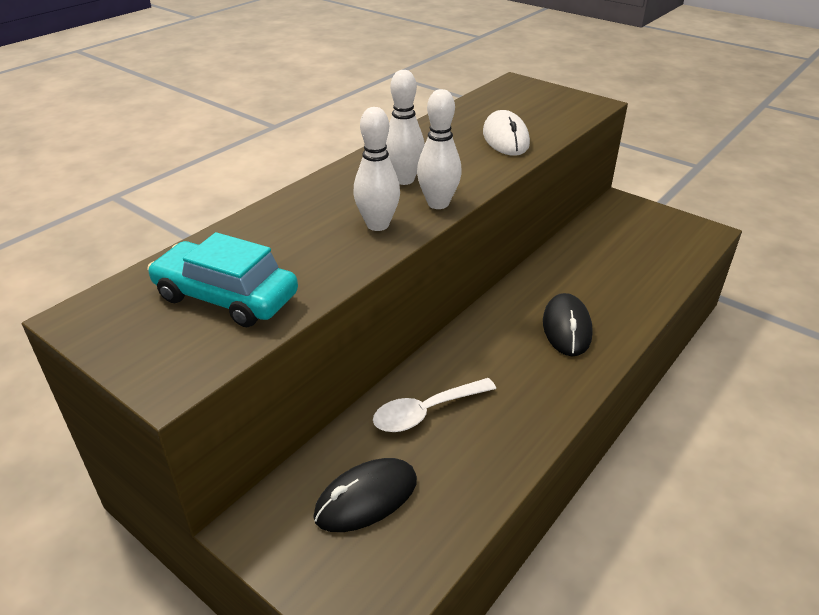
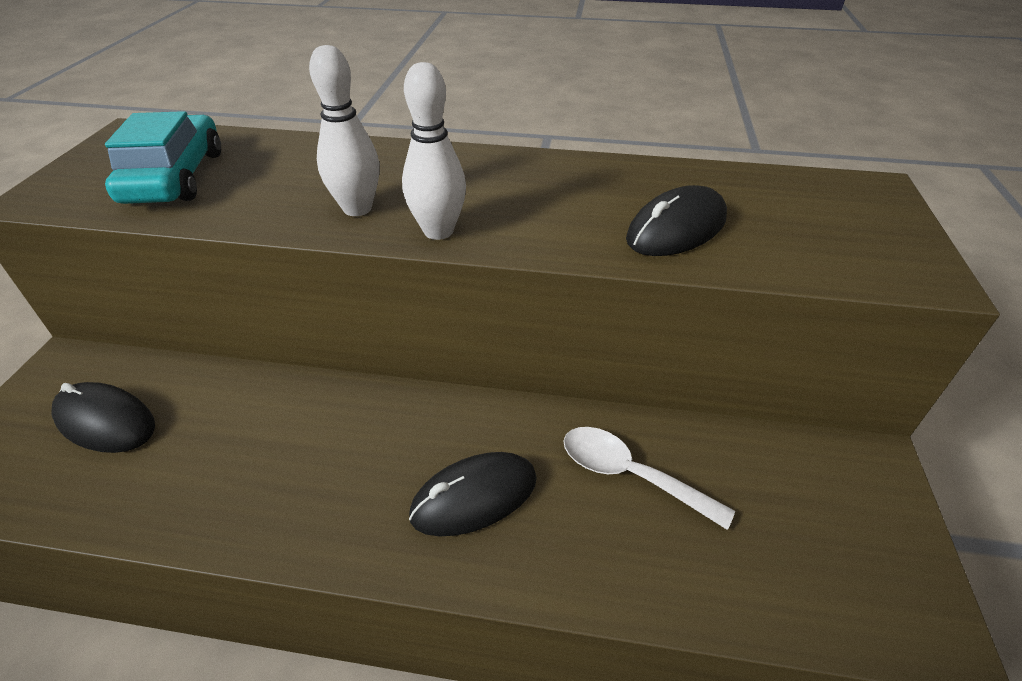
camera: 60 degrees right, 5 degrees up
(404, 180) = (477, 192): white bowling pin -> none
(426, 412) = (247, 417): white spoon -> white spoon (630, 475)
(505, 138) = (676, 229): white mouse -> black mouse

§

EXERCISE OBJECTIVE = Set down only the lines from the line with "(404, 180) = (477, 192): white" through the last line of the data above, keeping both the first and the last.

TASK OUTPUT =
(404, 180) = (477, 192): white bowling pin -> none
(426, 412) = (247, 417): white spoon -> white spoon (630, 475)
(505, 138) = (676, 229): white mouse -> black mouse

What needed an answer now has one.